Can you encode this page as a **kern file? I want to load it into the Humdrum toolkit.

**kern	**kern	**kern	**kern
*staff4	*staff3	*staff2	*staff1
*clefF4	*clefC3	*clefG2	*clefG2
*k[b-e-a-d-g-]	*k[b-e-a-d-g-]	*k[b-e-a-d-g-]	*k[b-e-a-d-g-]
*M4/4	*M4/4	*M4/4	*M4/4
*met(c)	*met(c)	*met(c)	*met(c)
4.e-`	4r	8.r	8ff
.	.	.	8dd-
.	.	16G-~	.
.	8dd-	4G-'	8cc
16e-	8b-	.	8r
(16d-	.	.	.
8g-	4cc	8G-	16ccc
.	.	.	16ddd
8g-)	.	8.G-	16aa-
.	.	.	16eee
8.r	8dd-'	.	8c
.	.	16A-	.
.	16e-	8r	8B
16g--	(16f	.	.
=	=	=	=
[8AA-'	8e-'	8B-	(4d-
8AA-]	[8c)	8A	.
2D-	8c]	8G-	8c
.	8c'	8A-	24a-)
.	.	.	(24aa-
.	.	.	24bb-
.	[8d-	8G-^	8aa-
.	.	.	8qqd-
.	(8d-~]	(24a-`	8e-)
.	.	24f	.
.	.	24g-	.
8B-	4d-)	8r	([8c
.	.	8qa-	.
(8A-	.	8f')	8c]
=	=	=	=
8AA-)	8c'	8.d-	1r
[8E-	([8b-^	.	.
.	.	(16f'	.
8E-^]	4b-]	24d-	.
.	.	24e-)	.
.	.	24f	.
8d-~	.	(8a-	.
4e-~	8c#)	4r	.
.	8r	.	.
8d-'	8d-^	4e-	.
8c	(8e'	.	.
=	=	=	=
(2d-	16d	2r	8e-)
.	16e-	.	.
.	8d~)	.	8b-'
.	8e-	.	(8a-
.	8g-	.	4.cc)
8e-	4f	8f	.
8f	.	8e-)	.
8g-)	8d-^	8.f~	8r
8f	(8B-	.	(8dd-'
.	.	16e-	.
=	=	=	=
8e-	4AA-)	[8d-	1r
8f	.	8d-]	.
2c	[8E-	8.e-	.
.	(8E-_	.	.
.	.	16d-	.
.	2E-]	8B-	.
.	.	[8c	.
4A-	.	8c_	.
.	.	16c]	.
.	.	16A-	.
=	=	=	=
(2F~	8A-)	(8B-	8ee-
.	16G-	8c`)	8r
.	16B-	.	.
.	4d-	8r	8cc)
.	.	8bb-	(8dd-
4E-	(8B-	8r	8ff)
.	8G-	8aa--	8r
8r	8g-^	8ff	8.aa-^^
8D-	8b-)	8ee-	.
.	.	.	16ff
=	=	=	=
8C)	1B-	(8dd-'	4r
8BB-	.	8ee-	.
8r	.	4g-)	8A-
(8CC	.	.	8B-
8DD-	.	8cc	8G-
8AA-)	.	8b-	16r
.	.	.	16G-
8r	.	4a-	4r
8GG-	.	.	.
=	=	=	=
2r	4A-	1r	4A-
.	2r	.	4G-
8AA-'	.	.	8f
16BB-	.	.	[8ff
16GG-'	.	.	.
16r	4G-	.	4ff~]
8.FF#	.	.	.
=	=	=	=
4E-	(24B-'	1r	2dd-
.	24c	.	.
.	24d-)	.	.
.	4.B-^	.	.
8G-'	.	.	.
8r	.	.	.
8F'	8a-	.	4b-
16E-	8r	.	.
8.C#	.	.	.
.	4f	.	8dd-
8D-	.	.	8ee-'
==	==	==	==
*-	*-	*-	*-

########################################

Problem statement
Write out every line of the records above again, character for character, with nothing changed, added or left out.

The response
Can you encode this page as a **kern file? I want to load it into the Humdrum toolkit.

**kern	**kern	**kern	**kern
*staff4	*staff3	*staff2	*staff1
*clefF4	*clefC3	*clefG2	*clefG2
*k[b-e-a-d-g-]	*k[b-e-a-d-g-]	*k[b-e-a-d-g-]	*k[b-e-a-d-g-]
*M4/4	*M4/4	*M4/4	*M4/4
*met(c)	*met(c)	*met(c)	*met(c)
4.e-`	4r	8.r	8ff
.	.	.	8dd-
.	.	16G-~	.
.	8dd-	4G-'	8cc
16e-	8b-	.	8r
(16d-	.	.	.
8g-	4cc	8G-	16ccc
.	.	.	16ddd
8g-)	.	8.G-	16aa-
.	.	.	16eee
8.r	8dd-'	.	8c
.	.	16A-	.
.	16e-	8r	8B
16g--	(16f	.	.
=	=	=	=
[8AA-'	8e-'	8B-	(4d-
8AA-]	[8c)	8A	.
2D-	8c]	8G-	8c
.	8c'	8A-	24a-)
.	.	.	(24aa-
.	.	.	24bb-
.	[8d-	8G-^	8aa-
.	.	.	8qqd-
.	(8d-~]	(24a-`	8e-)
.	.	24f	.
.	.	24g-	.
8B-	4d-)	8r	([8c
.	.	8qa-	.
(8A-	.	8f')	8c]
=	=	=	=
8AA-)	8c'	8.d-	1r
[8E-	([8b-^	.	.
.	.	(16f'	.
8E-^]	4b-]	24d-	.
.	.	24e-)	.
.	.	24f	.
8d-~	.	(8a-	.
4e-~	8c#)	4r	.
.	8r	.	.
8d-'	8d-^	4e-	.
8c	(8e'	.	.
=	=	=	=
(2d-	16d	2r	8e-)
.	16e-	.	.
.	8d~)	.	8b-'
.	8e-	.	(8a-
.	8g-	.	4.cc)
8e-	4f	8f	.
8f	.	8e-)	.
8g-)	8d-^	8.f~	8r
8f	(8B-	.	(8dd-'
.	.	16e-	.
=	=	=	=
8e-	4AA-)	[8d-	1r
8f	.	8d-]	.
2c	[8E-	8.e-	.
.	(8E-_	.	.
.	.	16d-	.
.	2E-]	8B-	.
.	.	[8c	.
4A-	.	8c_	.
.	.	16c]	.
.	.	16A-	.
=	=	=	=
(2F~	8A-)	(8B-	8ee-
.	16G-	8c`)	8r
.	16B-	.	.
.	4d-	8r	8cc)
.	.	8bb-	(8dd-
4E-	(8B-	8r	8ff)
.	8G-	8aa--	8r
8r	8g-^	8ff	8.aa-^^
8D-	8b-)	8ee-	.
.	.	.	16ff
=	=	=	=
8C)	1B-	(8dd-'	4r
8BB-	.	8ee-	.
8r	.	4g-)	8A-
(8CC	.	.	8B-
8DD-	.	8cc	8G-
8AA-)	.	8b-	16r
.	.	.	16G-
8r	.	4a-	4r
8GG-	.	.	.
=	=	=	=
2r	4A-	1r	4A-
.	2r	.	4G-
8AA-'	.	.	8f
16BB-	.	.	[8ff
16GG-'	.	.	.
16r	4G-	.	4ff~]
8.FF#	.	.	.
=	=	=	=
4E-	(24B-'	1r	2dd-
.	24c	.	.
.	24d-)	.	.
.	4.B-^	.	.
8G-'	.	.	.
8r	.	.	.
8F'	8a-	.	4b-
16E-	8r	.	.
8.C#	.	.	.
.	4f	.	8dd-
8D-	.	.	8ee-'
==	==	==	==
*-	*-	*-	*-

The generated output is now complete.